■ **What is being asked**: From the records below, copy out each line that has the word "none".

■ **Records contained in a dataset**:
*** Begin section ***
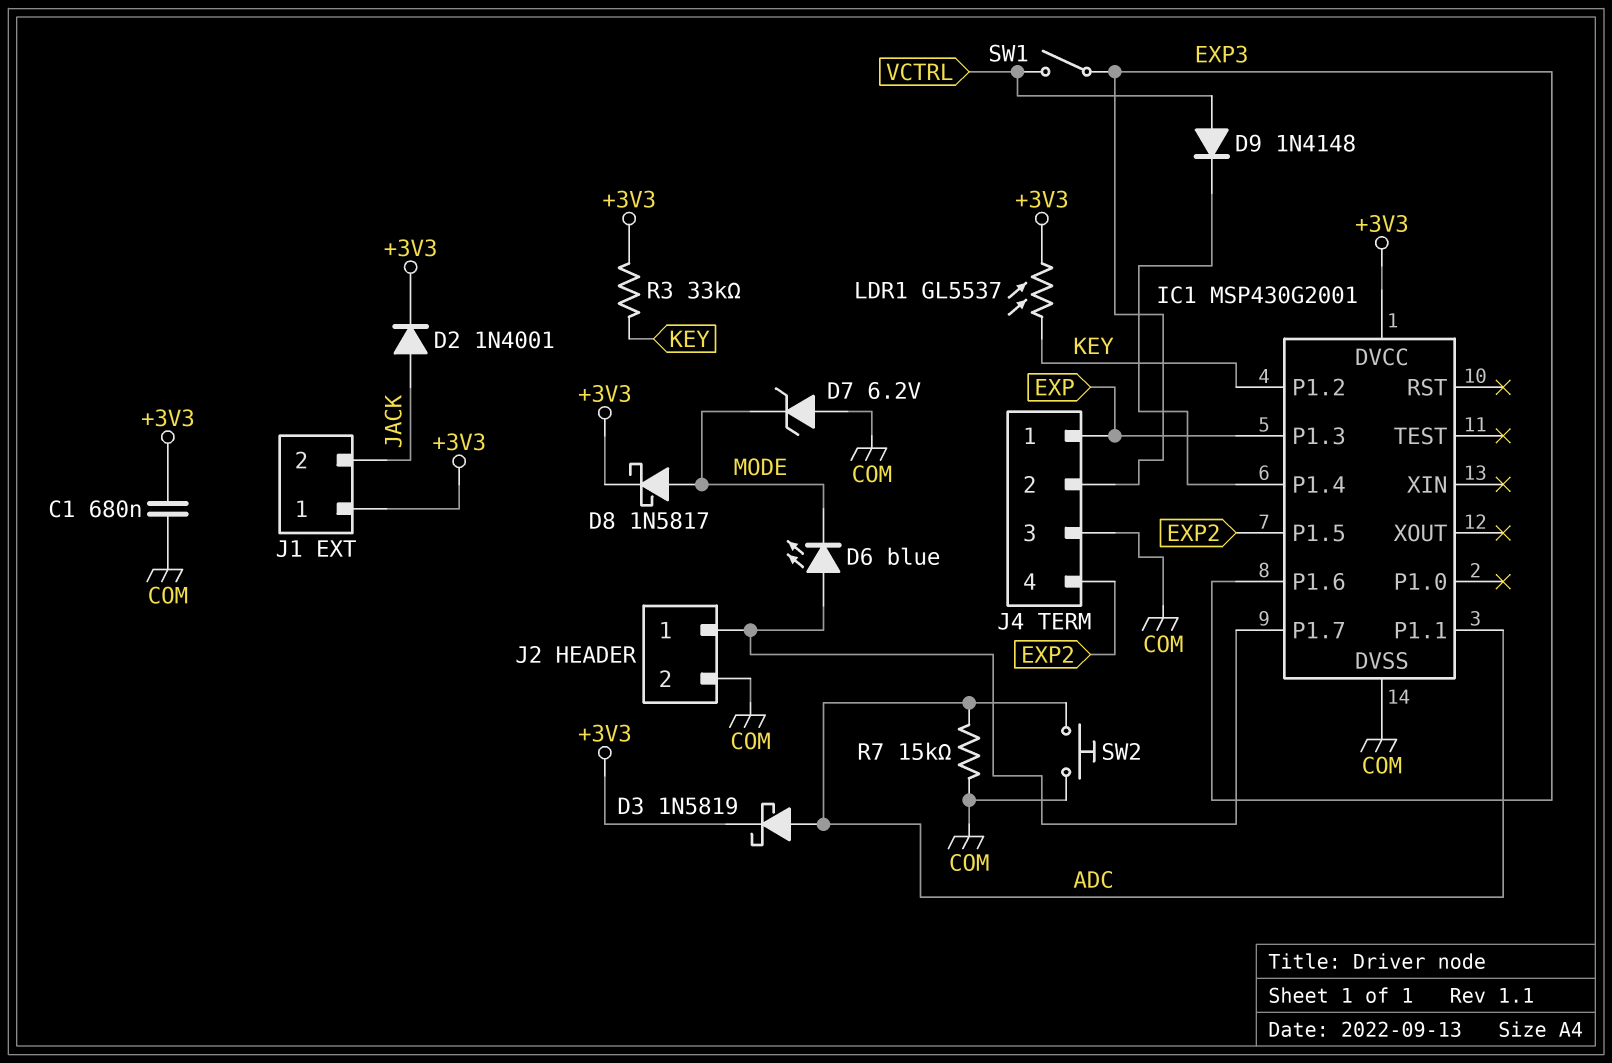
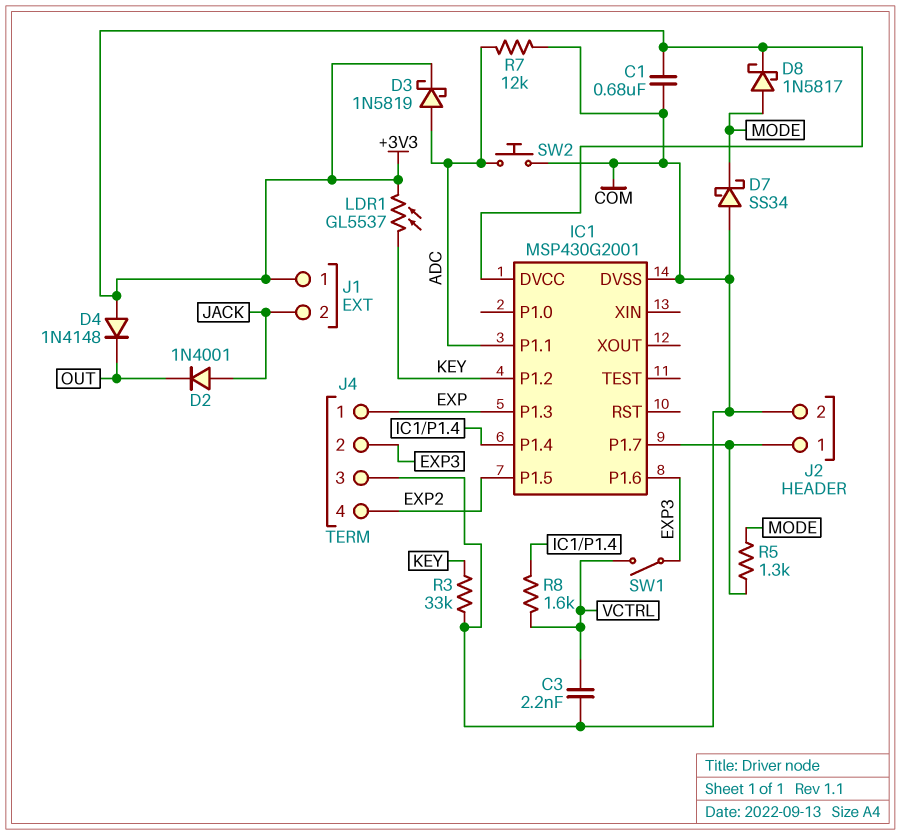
C3: none -> 2.2nF (COM, VCTRL)
D2: diode 1N4001 (A JACK, K +3V3) -> diode 1N4001 (A JACK, K OUT)
D4: none -> diode 1N4148 (A +3V3, K OUT)
D6: LED blue (A IC1/P1.7, K MODE) -> none
D7: zener 6.2V (A COM, K MODE) -> schottky SS34 (A COM, K MODE)
D9: diode 1N4148 (A VCTRL, K IC1/P1.4) -> none
R3: 33k (+3V3, KEY) -> 33k (COM, KEY)
R5: none -> 1.3k (IC1/P1.7, MODE)
R7: 15k (ADC, COM) -> 12k (ADC, COM)
R8: none -> 1.6k (IC1/P1.4, VCTRL)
*** End section ***
■ **Task solution**:
C3: none -> 2.2nF (COM, VCTRL)
D4: none -> diode 1N4148 (A +3V3, K OUT)
D6: LED blue (A IC1/P1.7, K MODE) -> none
D9: diode 1N4148 (A VCTRL, K IC1/P1.4) -> none
R5: none -> 1.3k (IC1/P1.7, MODE)
R8: none -> 1.6k (IC1/P1.4, VCTRL)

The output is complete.